Task statement → Copy out all lines bearing the word "none" from the listing below.

Available data Start Marker

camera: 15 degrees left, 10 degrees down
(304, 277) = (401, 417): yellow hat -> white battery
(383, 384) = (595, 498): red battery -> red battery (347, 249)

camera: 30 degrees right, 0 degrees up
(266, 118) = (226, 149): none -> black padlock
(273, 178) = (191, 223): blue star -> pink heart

Available data End Marker
Available data Start Marker

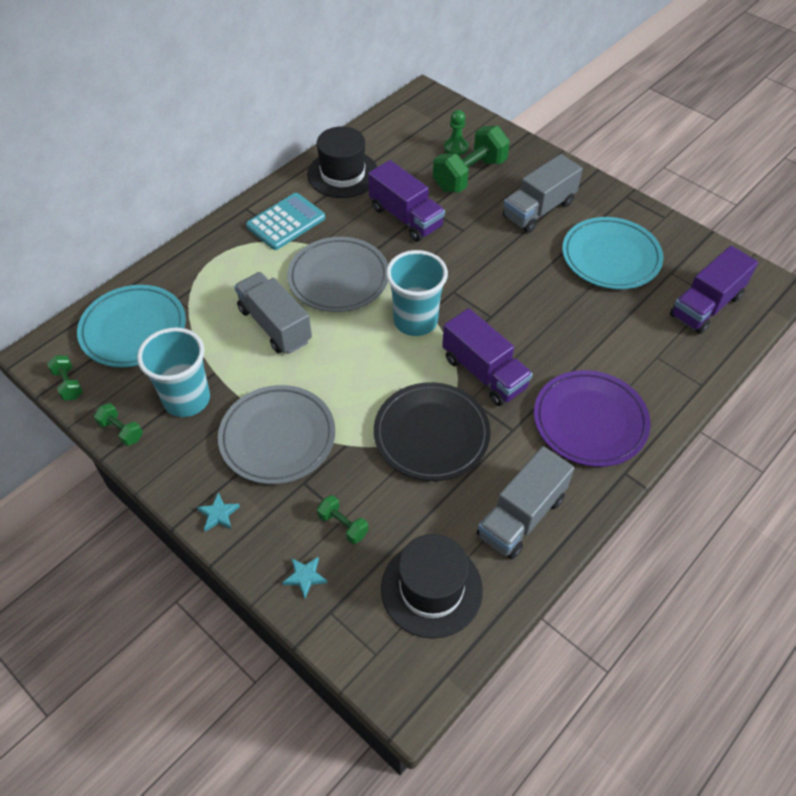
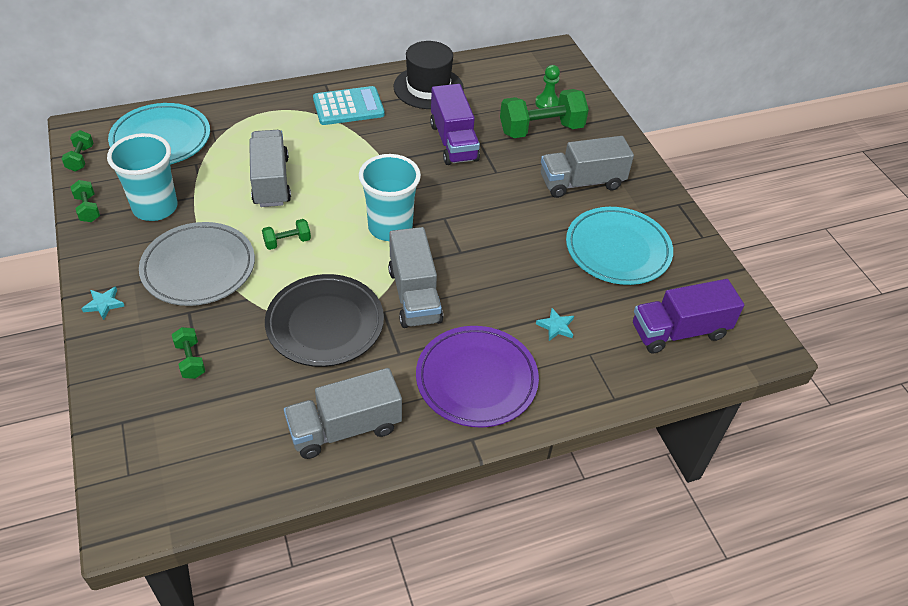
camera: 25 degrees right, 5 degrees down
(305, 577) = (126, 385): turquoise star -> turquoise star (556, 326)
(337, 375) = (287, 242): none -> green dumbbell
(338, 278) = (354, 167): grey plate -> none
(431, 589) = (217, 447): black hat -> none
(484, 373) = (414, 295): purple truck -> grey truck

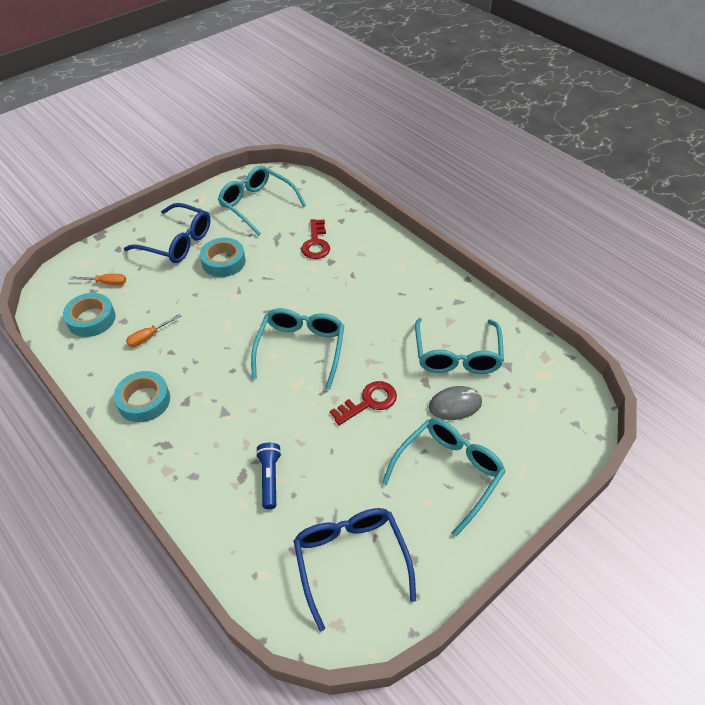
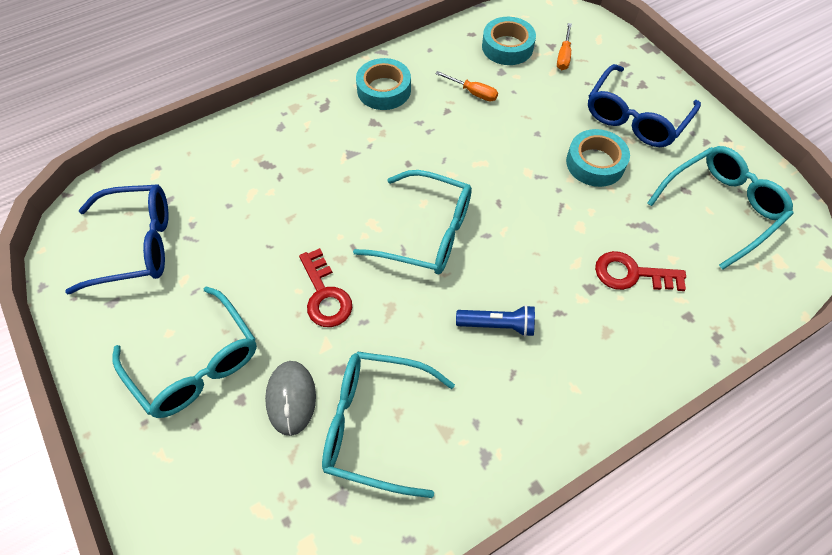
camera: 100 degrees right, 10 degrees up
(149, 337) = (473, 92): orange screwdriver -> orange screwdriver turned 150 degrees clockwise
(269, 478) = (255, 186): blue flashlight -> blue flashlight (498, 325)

Available data End Marker

Finished task →
(266, 118) = (226, 149): none -> black padlock
(337, 375) = (287, 242): none -> green dumbbell
(338, 278) = (354, 167): grey plate -> none
(431, 589) = (217, 447): black hat -> none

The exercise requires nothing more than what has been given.